• _What you should do_
Transcribe the entries exactly. Omit the pictures.

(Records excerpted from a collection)
BEGIN

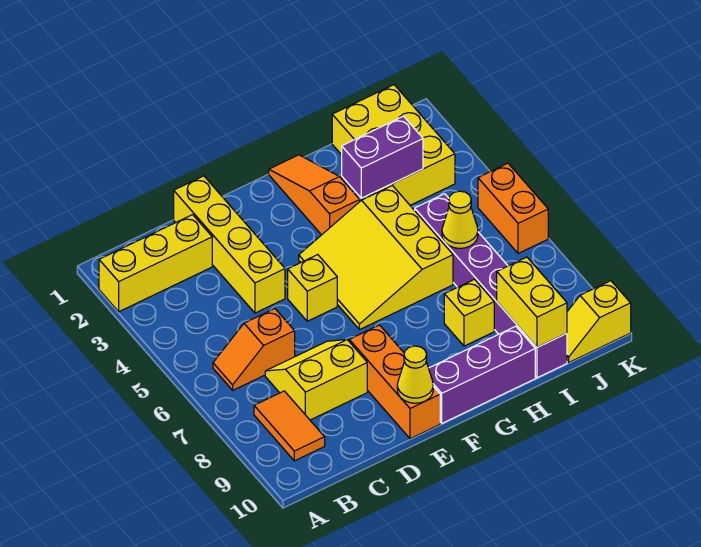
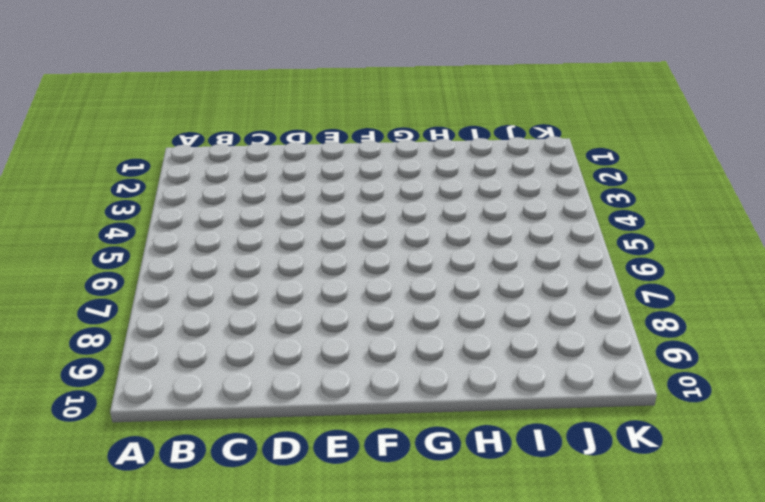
none -> yellow brick A2:C2 level 1
none -> orange slope B6:C6 level 1 top C
none -> orange tile B8:B9 level 1

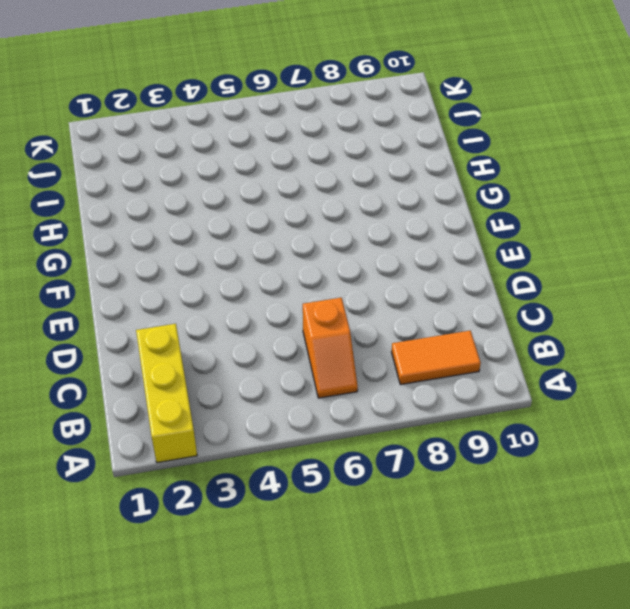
none -> yellow slope C7:D8 level 1 top 8
none -> yellow brick D1:D4 level 1
none -> yellow brick E5 level 1

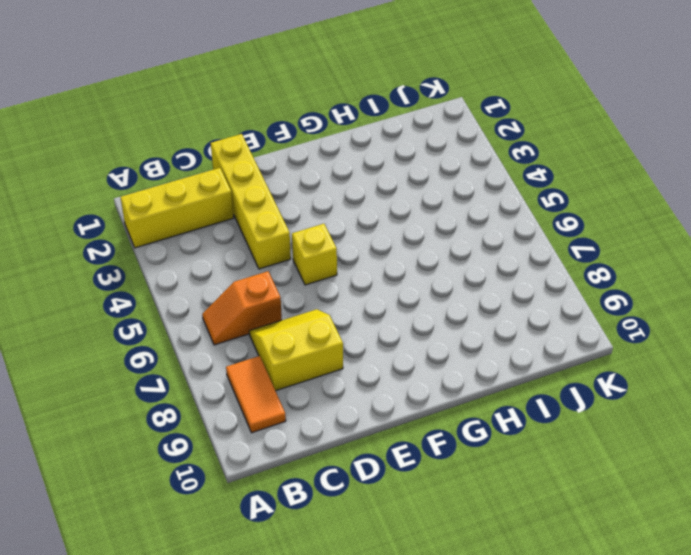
none -> orange brick E8:E10 level 1
none -> yellow slope F4:H6 level 1 top H
none -> purple brick F10:H10 level 1

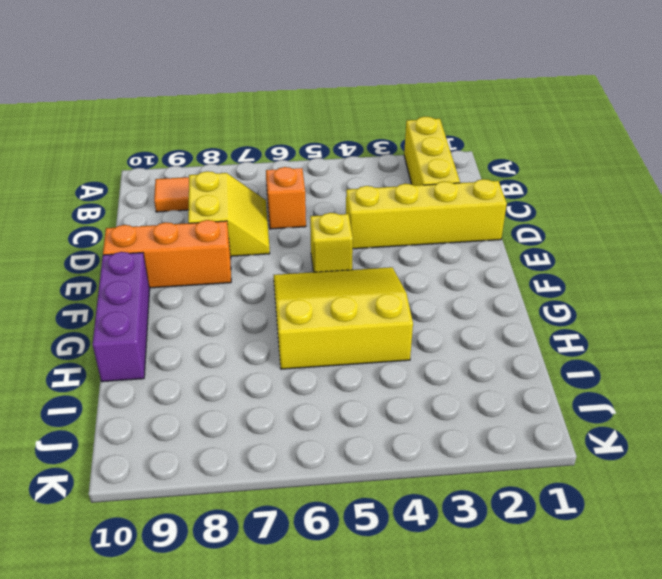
none -> orange slope G1:G3 level 1 top 3
none -> yellow brick H8 level 1
none -> yellow brick I1:J3 level 1

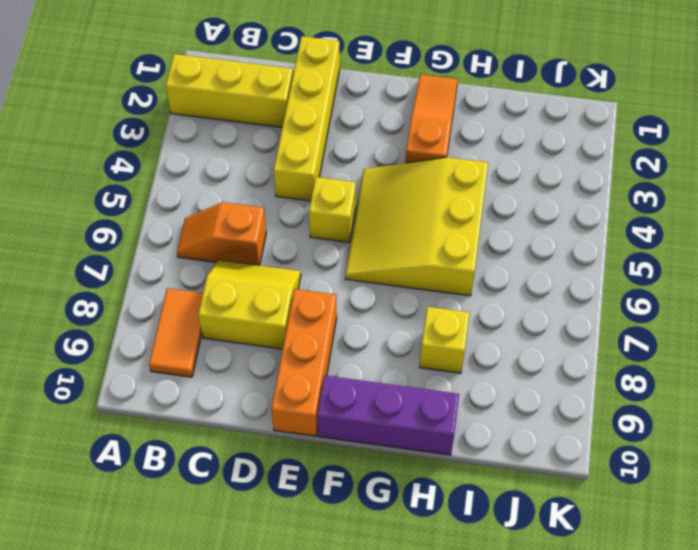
none -> yellow brick I1:J3 level 1
none -> purple brick I5:I10 level 1
none -> yellow slope J10:K10 level 1 top K

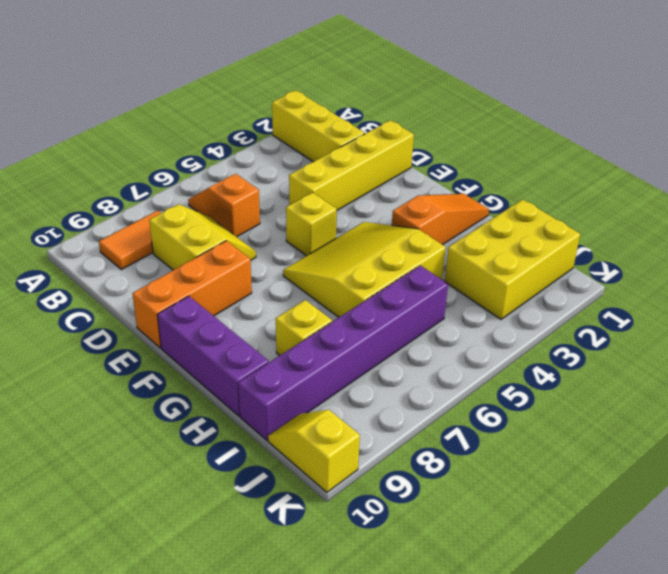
none -> orange brick K5:K6 level 1
none -> yellow cone E10 level 2
none -> purple brick H3:I3 level 2

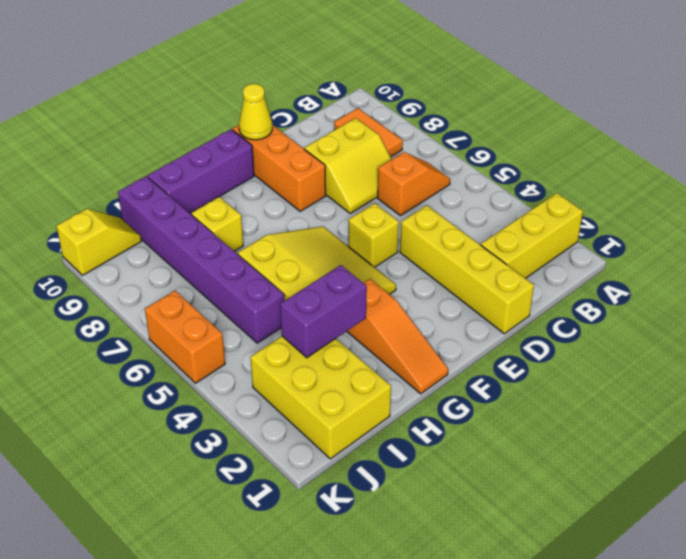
none -> yellow cone I6 level 2
none -> yellow brick I9:I10 level 2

END

• _Exercise output_
none -> yellow brick A2:C2 level 1
none -> orange slope B6:C6 level 1 top C
none -> orange tile B8:B9 level 1

none -> yellow slope C7:D8 level 1 top 8
none -> yellow brick D1:D4 level 1
none -> yellow brick E5 level 1

none -> orange brick E8:E10 level 1
none -> yellow slope F4:H6 level 1 top H
none -> purple brick F10:H10 level 1

none -> orange slope G1:G3 level 1 top 3
none -> yellow brick H8 level 1
none -> yellow brick I1:J3 level 1

none -> yellow brick I1:J3 level 1
none -> purple brick I5:I10 level 1
none -> yellow slope J10:K10 level 1 top K

none -> orange brick K5:K6 level 1
none -> yellow cone E10 level 2
none -> purple brick H3:I3 level 2

none -> yellow cone I6 level 2
none -> yellow brick I9:I10 level 2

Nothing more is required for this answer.